| How to complete this task |
Where in the listing does the string "shifted" appear? Copy every line that holds it.

| Given data |
■ ■ ■ ■ ■ ■ ■

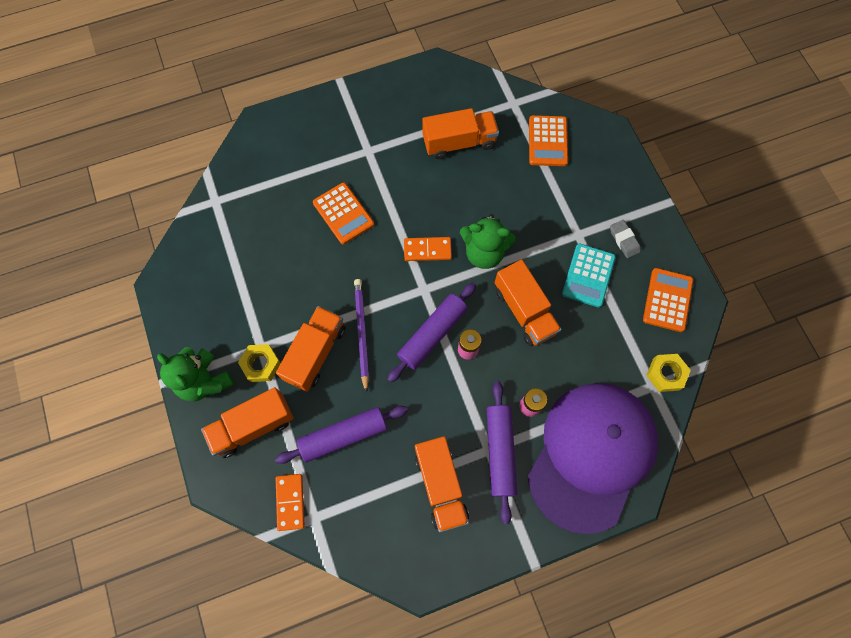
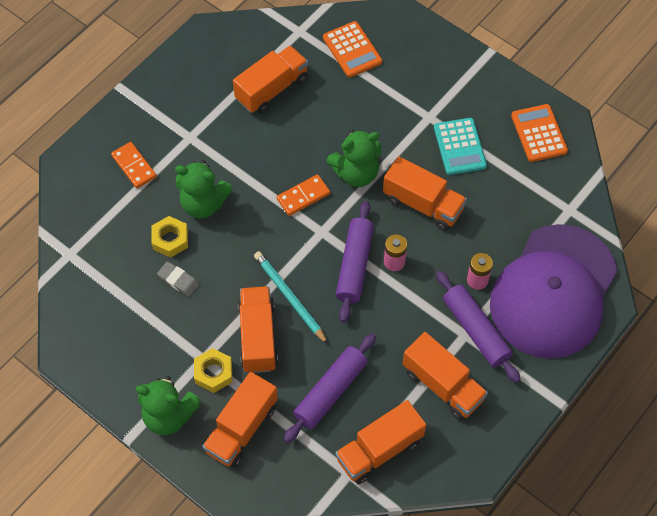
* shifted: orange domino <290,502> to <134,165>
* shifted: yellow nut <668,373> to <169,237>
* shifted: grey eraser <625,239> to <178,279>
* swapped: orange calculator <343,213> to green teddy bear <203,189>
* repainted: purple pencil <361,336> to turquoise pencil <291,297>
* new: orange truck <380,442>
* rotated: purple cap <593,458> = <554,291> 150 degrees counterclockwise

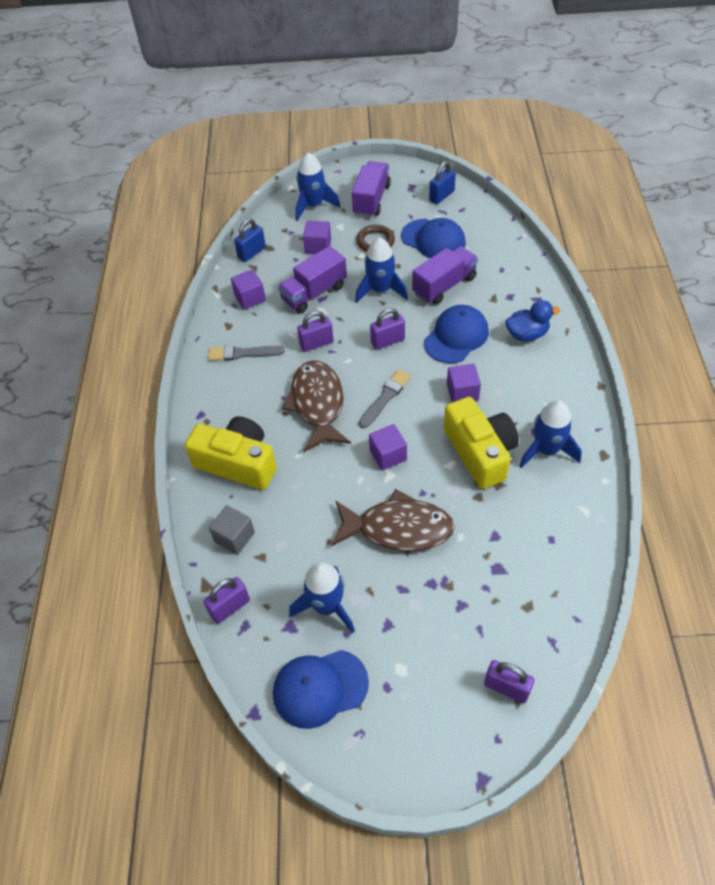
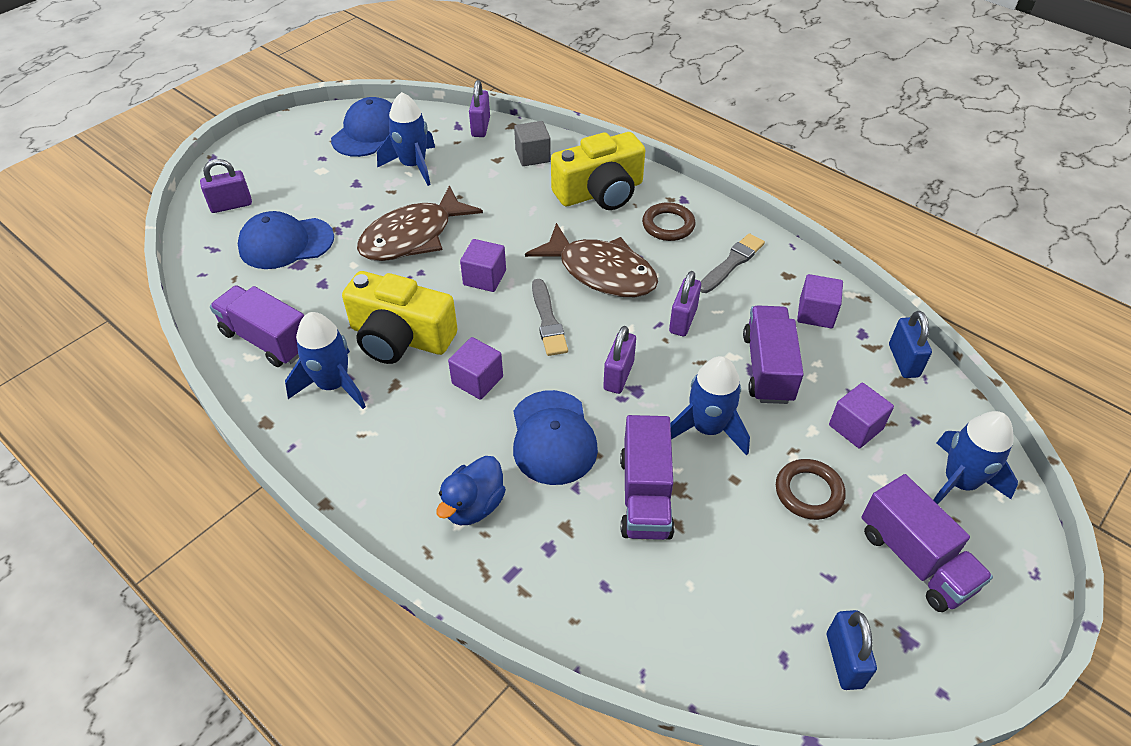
* new: purple truck <257,326>
* shifted: blue cap <433,238> to <286,240>
* new: brown ring <669,221>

■ ■ ■ ■ ■ ■ ■

| Solution to this exercise |
* shifted: orange domino <290,502> to <134,165>
* shifted: yellow nut <668,373> to <169,237>
* shifted: grey eraser <625,239> to <178,279>
* shifted: blue cap <433,238> to <286,240>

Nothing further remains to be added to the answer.